REQUIRED ACTION. Please repeat the lines below exactly. Begin with the line containing "pos2: [645, 289, 74, 35]" and go on through the line containing "pos2: [854, 322, 56, 58]".

Stored entries
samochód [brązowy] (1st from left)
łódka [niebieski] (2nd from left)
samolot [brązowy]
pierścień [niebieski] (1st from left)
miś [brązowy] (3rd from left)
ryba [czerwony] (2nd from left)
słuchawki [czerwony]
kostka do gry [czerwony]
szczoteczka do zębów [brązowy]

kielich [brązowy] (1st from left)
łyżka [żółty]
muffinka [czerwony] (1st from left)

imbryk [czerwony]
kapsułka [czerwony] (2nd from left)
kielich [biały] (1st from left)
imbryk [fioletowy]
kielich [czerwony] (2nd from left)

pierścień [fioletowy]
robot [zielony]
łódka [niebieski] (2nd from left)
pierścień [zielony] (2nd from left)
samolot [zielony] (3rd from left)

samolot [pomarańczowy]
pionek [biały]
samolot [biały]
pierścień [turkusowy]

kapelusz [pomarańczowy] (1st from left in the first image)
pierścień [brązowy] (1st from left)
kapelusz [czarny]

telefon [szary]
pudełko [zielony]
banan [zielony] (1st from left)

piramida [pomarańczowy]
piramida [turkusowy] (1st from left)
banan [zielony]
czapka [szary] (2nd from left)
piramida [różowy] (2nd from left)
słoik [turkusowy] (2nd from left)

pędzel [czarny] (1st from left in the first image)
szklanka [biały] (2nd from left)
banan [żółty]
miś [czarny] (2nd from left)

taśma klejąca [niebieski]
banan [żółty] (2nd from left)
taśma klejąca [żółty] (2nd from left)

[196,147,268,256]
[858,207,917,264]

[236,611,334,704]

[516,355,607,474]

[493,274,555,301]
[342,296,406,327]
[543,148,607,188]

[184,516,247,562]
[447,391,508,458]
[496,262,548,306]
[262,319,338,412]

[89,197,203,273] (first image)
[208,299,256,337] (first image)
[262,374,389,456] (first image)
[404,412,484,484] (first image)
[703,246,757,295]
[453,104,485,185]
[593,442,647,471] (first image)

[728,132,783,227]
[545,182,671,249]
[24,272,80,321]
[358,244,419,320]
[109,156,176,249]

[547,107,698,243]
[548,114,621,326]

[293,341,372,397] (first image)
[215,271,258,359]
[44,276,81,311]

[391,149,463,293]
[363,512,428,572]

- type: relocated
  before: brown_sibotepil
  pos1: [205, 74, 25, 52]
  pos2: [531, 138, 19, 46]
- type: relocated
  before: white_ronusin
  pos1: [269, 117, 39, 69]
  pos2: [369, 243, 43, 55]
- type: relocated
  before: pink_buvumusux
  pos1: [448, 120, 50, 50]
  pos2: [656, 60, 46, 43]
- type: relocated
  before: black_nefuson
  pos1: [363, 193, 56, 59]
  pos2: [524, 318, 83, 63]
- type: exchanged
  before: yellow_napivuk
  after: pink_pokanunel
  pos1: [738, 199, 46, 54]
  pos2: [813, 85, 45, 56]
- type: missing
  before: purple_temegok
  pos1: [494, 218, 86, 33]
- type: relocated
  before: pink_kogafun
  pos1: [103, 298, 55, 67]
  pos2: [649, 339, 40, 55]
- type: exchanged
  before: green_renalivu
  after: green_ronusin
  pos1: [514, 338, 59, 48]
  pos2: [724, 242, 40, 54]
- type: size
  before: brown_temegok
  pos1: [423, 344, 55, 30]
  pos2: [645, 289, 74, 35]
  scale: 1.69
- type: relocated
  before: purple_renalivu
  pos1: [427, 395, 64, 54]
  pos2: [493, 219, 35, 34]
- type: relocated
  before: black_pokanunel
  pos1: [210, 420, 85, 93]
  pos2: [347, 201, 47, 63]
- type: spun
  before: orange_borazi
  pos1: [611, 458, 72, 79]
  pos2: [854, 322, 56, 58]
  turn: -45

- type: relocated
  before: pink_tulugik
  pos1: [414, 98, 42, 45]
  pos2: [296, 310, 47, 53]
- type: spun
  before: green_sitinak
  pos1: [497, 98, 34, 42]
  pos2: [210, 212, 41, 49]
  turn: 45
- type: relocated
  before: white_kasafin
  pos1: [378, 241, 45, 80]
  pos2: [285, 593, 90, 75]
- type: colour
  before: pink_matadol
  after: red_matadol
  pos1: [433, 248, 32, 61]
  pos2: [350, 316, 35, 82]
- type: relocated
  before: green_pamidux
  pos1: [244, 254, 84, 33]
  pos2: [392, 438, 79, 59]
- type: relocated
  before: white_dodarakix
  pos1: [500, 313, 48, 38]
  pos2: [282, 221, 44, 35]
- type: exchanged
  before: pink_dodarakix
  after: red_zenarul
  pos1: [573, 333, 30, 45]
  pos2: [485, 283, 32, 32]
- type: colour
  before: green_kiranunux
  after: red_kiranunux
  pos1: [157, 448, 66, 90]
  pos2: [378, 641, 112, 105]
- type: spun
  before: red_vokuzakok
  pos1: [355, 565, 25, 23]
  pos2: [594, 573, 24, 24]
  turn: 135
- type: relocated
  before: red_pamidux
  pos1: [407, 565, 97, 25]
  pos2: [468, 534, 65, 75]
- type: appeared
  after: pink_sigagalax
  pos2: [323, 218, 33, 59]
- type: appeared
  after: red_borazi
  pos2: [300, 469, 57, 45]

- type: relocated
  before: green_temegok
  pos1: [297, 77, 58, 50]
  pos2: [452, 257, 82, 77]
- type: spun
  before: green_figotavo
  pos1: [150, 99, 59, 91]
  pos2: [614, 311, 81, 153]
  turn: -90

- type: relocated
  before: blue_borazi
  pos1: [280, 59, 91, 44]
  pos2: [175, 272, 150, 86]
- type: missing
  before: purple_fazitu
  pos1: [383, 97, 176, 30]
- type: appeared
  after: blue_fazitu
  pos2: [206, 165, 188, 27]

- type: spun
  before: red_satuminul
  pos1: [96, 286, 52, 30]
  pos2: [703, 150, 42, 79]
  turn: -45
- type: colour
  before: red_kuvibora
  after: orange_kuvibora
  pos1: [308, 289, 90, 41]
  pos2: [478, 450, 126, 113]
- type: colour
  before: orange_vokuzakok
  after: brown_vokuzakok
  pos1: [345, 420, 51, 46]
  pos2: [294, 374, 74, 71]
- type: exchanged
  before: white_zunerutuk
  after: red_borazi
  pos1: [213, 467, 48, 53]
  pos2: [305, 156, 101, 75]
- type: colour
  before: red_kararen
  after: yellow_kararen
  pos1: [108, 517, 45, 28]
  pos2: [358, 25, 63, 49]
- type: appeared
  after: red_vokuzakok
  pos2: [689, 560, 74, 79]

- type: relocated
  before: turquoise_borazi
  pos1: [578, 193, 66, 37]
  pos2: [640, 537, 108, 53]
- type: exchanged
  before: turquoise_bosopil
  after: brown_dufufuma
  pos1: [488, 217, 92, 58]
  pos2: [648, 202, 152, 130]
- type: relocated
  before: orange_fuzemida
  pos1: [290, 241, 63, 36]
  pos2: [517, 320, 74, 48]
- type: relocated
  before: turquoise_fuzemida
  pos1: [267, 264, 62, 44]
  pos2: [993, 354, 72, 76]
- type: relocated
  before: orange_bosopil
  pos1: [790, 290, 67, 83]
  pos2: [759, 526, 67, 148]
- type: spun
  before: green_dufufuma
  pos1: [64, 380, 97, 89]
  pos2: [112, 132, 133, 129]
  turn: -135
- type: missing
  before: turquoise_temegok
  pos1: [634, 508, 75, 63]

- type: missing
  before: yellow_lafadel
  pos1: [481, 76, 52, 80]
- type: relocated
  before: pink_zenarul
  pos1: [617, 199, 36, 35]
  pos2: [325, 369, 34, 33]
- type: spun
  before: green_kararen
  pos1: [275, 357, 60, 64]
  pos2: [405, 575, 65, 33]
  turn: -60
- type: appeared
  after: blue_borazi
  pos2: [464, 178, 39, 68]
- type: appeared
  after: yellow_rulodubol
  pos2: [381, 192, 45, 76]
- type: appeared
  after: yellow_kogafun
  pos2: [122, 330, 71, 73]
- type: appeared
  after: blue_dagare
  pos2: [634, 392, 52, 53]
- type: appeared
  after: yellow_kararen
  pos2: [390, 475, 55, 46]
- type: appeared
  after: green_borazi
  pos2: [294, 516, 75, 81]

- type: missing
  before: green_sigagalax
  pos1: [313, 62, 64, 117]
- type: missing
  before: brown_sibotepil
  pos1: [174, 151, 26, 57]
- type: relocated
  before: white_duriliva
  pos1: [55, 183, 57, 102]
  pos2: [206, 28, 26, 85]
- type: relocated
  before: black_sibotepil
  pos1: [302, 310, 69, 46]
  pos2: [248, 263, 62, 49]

SOLUTION BELOW.
  pos2: [645, 289, 74, 35]
  scale: 1.69
- type: relocated
  before: purple_renalivu
  pos1: [427, 395, 64, 54]
  pos2: [493, 219, 35, 34]
- type: relocated
  before: black_pokanunel
  pos1: [210, 420, 85, 93]
  pos2: [347, 201, 47, 63]
- type: spun
  before: orange_borazi
  pos1: [611, 458, 72, 79]
  pos2: [854, 322, 56, 58]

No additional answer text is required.